(Collection entries)
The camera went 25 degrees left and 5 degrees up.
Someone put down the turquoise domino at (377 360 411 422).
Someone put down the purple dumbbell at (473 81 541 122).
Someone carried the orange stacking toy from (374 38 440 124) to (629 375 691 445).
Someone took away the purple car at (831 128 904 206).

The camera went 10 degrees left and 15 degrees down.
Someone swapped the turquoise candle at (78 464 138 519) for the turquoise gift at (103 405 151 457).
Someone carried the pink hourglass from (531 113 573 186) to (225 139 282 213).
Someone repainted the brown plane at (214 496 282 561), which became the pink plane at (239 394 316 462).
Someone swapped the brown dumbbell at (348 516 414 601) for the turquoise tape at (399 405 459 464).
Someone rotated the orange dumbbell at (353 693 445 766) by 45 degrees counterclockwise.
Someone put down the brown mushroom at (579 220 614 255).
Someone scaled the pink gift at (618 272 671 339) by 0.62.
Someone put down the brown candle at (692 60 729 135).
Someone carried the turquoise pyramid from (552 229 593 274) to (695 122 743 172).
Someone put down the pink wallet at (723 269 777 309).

---

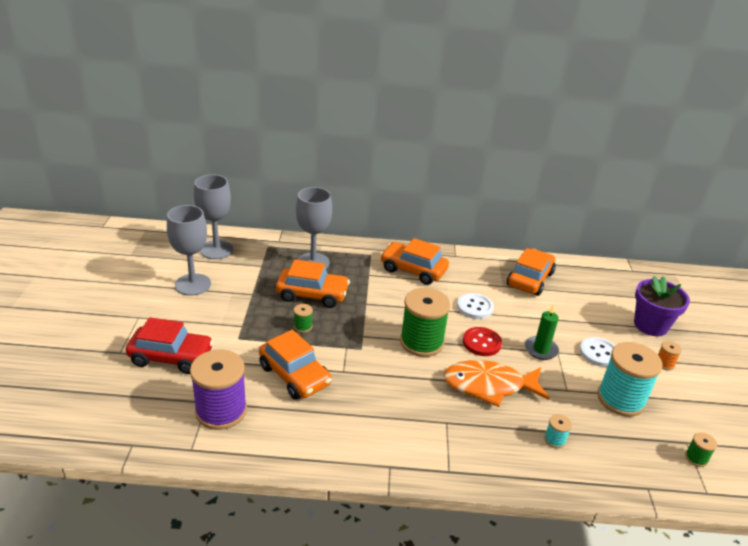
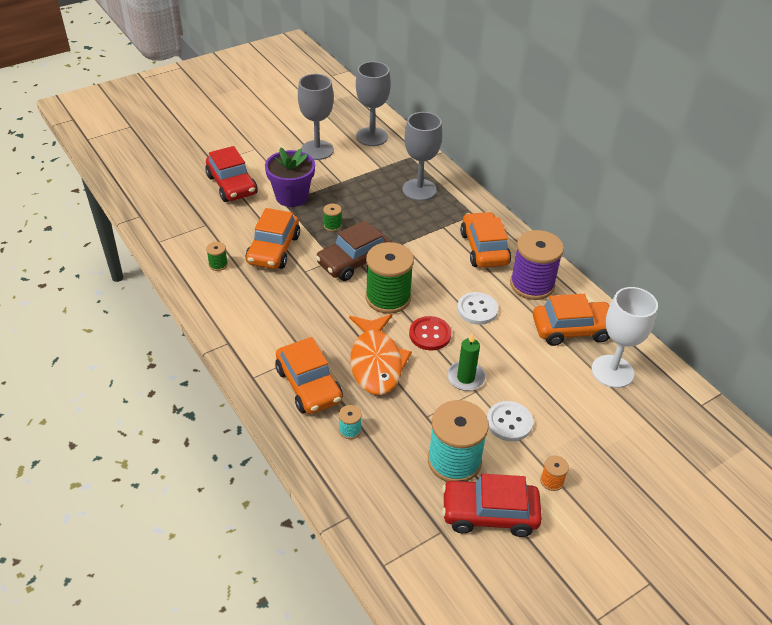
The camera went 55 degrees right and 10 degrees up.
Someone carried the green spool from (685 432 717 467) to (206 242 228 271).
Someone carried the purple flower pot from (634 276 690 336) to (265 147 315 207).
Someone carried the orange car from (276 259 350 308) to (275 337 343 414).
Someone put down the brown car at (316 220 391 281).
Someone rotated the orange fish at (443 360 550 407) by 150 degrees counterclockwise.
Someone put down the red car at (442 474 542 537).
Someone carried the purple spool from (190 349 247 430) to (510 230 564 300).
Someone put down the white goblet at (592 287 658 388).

> WHAT TO PRODUCE
Once you find the line with "The camera went 25" above, print it and every line after it up to and including the line with "Someone carried the orange stacking", exactly as written and nothing else.

> WRITTEN REPLY
The camera went 25 degrees left and 5 degrees up.
Someone put down the turquoise domino at (377 360 411 422).
Someone put down the purple dumbbell at (473 81 541 122).
Someone carried the orange stacking toy from (374 38 440 124) to (629 375 691 445).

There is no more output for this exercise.